*Activity:* Once the pictures are removed, reproduce what is left of the data below exactly.

*Exercise data:*
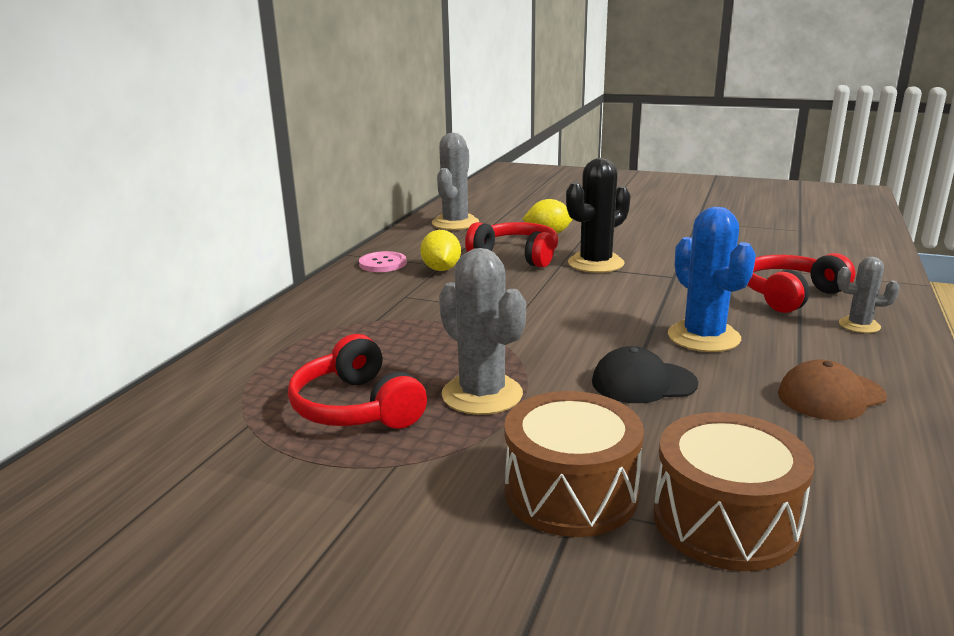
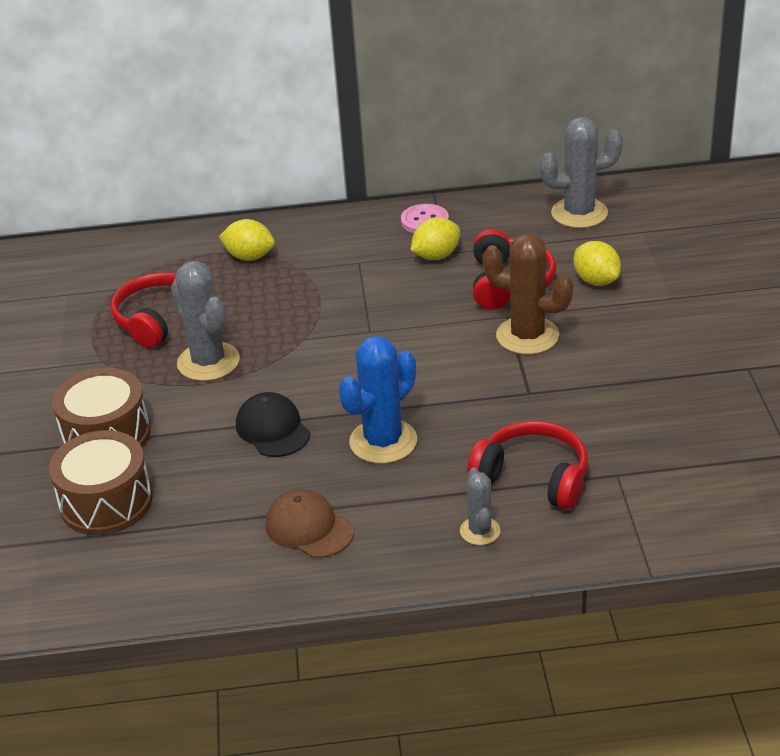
camera: 65 degrees right, 15 degrees up
(314, 338) = (249, 257): none -> yellow lemon
(482, 395) = (208, 362): grey cactus -> grey cactus turned 60 degrees counterclockwise
(595, 263) = (527, 336): black cactus -> brown cactus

*Your response:*
camera: 65 degrees right, 15 degrees up
(314, 338) = (249, 257): none -> yellow lemon
(482, 395) = (208, 362): grey cactus -> grey cactus turned 60 degrees counterclockwise
(595, 263) = (527, 336): black cactus -> brown cactus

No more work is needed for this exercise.